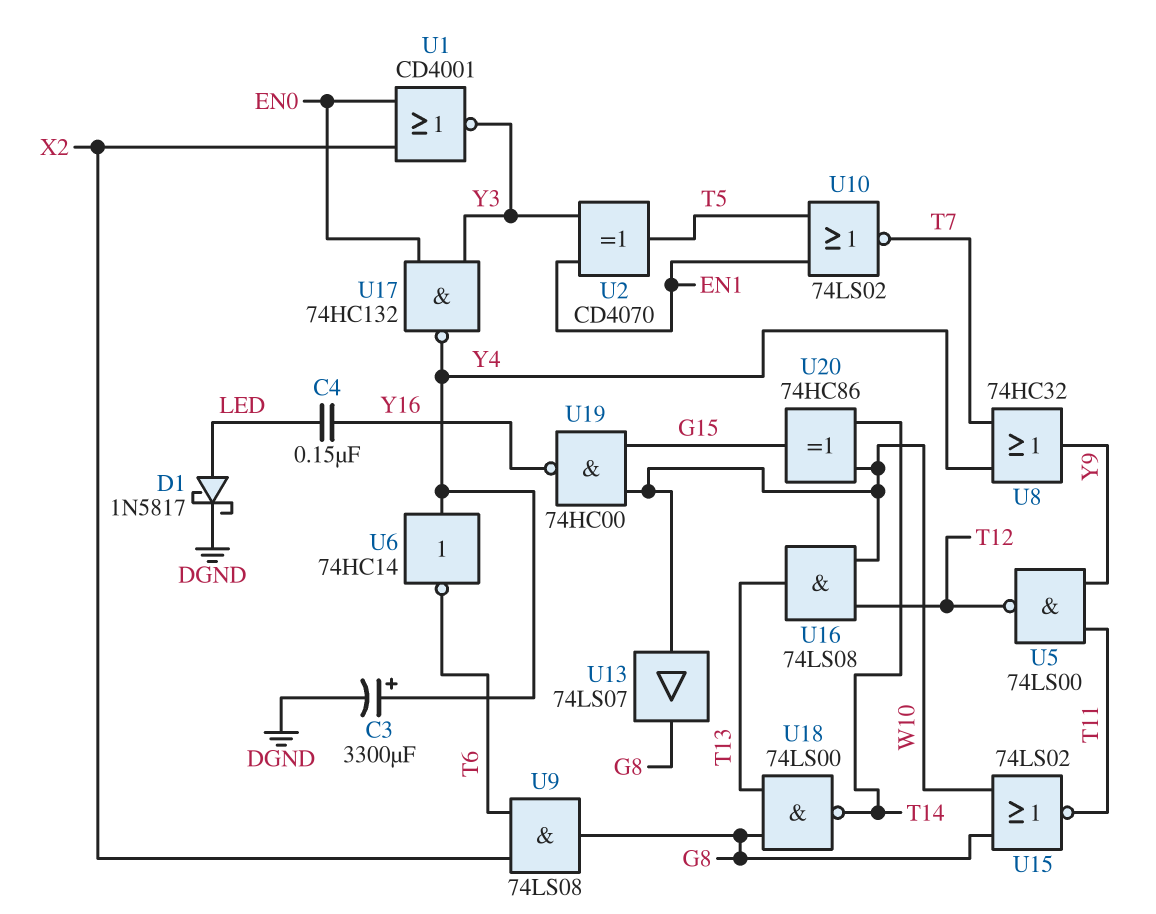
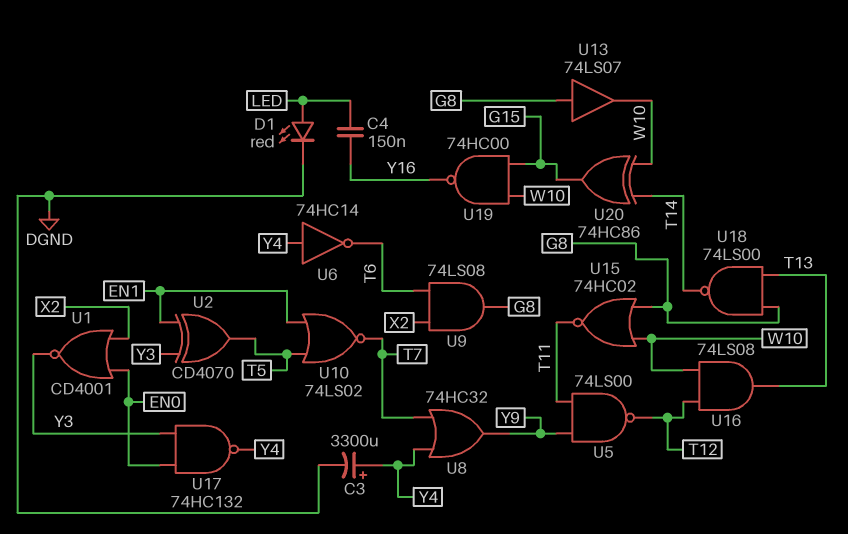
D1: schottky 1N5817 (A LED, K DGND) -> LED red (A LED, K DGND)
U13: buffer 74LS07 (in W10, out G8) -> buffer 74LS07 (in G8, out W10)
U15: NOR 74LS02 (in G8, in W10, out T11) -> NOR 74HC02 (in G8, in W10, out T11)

---

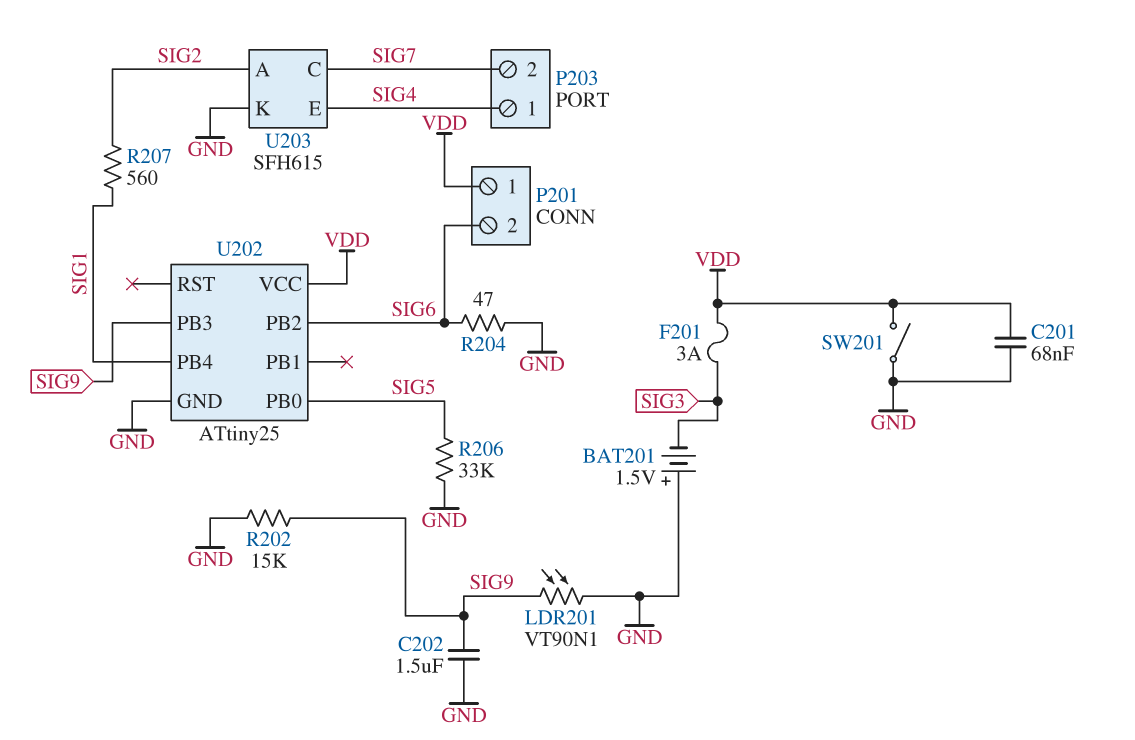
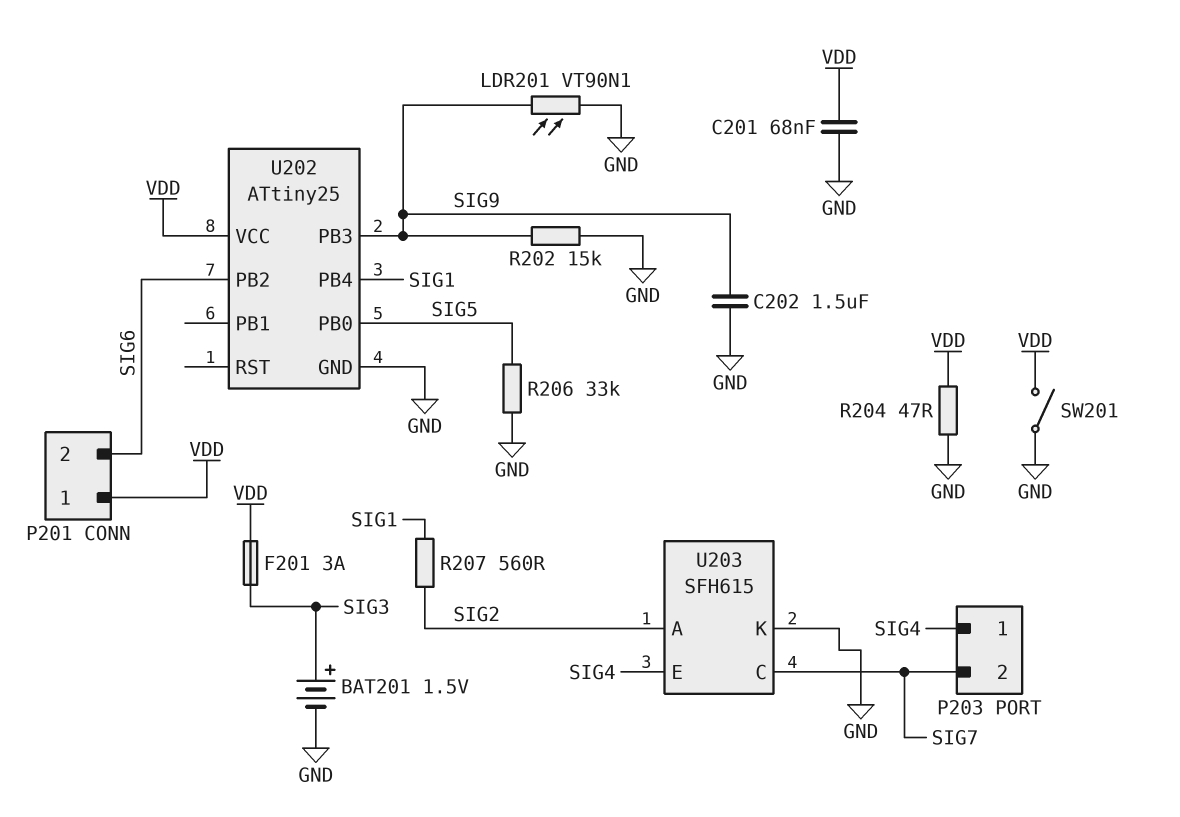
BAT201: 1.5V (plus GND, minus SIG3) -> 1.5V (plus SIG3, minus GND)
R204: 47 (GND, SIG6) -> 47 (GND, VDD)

(THE PROBLEM): An exact copy of the lines above, from the one containing "D1: schottky 1N5817" through the one containing "U15: NOR 74LS02", is the whole of the answer.

(REPLY TO THE TASK):
D1: schottky 1N5817 (A LED, K DGND) -> LED red (A LED, K DGND)
U13: buffer 74LS07 (in W10, out G8) -> buffer 74LS07 (in G8, out W10)
U15: NOR 74LS02 (in G8, in W10, out T11) -> NOR 74HC02 (in G8, in W10, out T11)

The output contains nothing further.